**ACTION ITEM**. Please return only the lines from the one holding "first_place: [202, 207]" through the one holding "new: turquoise tape", exactly as they appear in the records below, both ends included.
*** Opening of MATERIAL FOR THE TASK ***
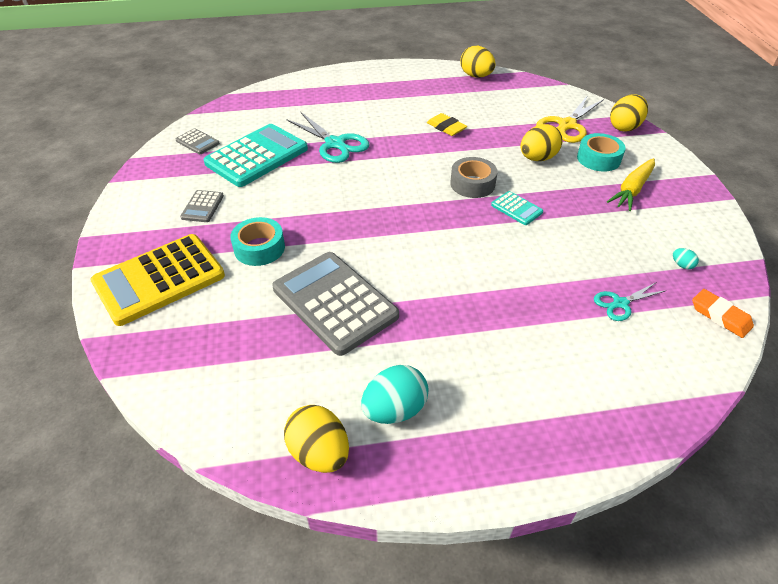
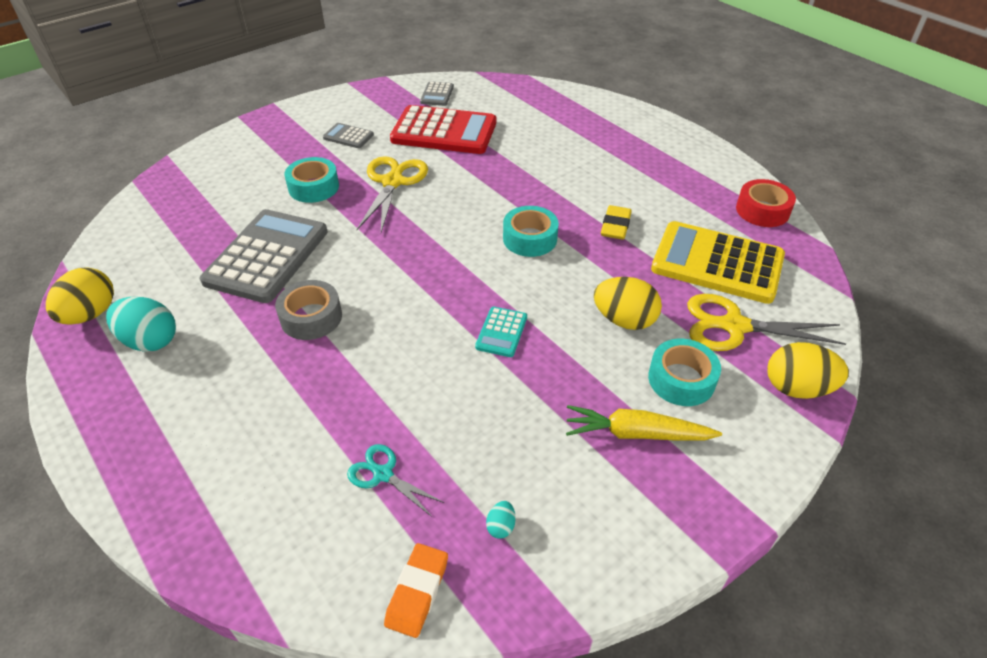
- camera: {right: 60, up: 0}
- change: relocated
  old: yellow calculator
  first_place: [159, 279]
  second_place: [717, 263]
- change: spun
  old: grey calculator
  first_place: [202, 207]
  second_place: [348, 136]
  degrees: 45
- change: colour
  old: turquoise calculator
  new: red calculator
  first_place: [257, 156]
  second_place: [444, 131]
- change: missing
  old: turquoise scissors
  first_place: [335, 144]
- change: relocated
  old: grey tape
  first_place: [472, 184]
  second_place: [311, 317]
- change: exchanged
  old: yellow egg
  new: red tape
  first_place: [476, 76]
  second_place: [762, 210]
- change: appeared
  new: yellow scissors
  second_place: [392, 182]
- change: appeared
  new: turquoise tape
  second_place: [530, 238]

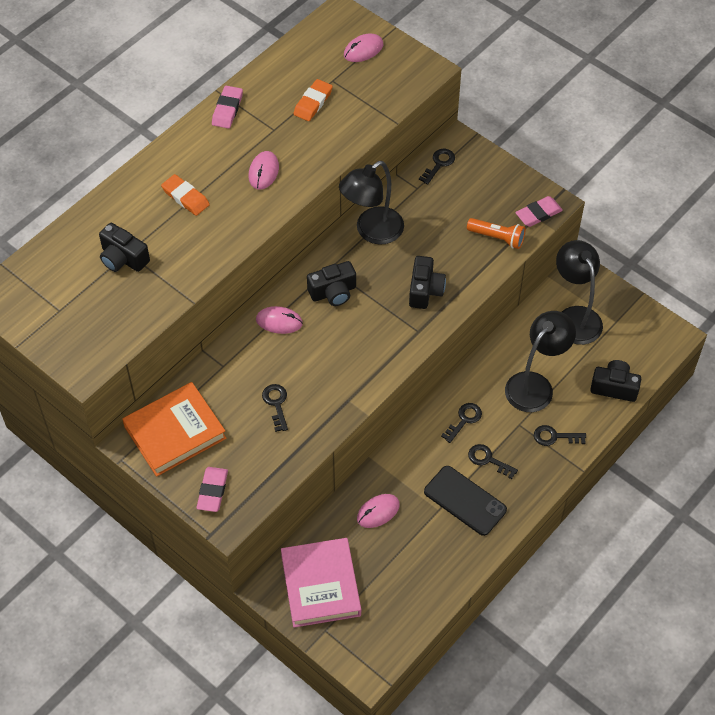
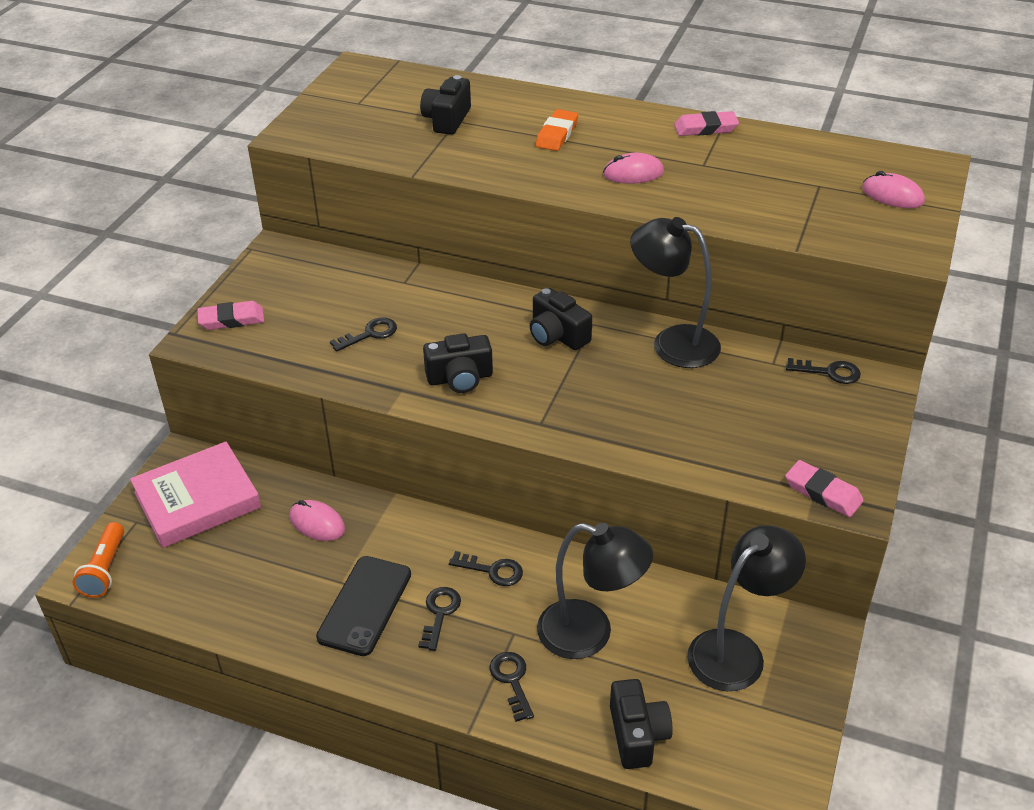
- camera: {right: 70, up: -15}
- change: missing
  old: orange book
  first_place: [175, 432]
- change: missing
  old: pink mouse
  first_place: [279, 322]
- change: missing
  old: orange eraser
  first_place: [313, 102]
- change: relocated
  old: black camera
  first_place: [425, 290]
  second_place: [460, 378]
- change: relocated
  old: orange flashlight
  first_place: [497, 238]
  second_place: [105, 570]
*** Close of MATERIAL FOR THE TASK ***
**EXERCISE OUTPUT**.
  first_place: [202, 207]
  second_place: [348, 136]
  degrees: 45
- change: colour
  old: turquoise calculator
  new: red calculator
  first_place: [257, 156]
  second_place: [444, 131]
- change: missing
  old: turquoise scissors
  first_place: [335, 144]
- change: relocated
  old: grey tape
  first_place: [472, 184]
  second_place: [311, 317]
- change: exchanged
  old: yellow egg
  new: red tape
  first_place: [476, 76]
  second_place: [762, 210]
- change: appeared
  new: yellow scissors
  second_place: [392, 182]
- change: appeared
  new: turquoise tape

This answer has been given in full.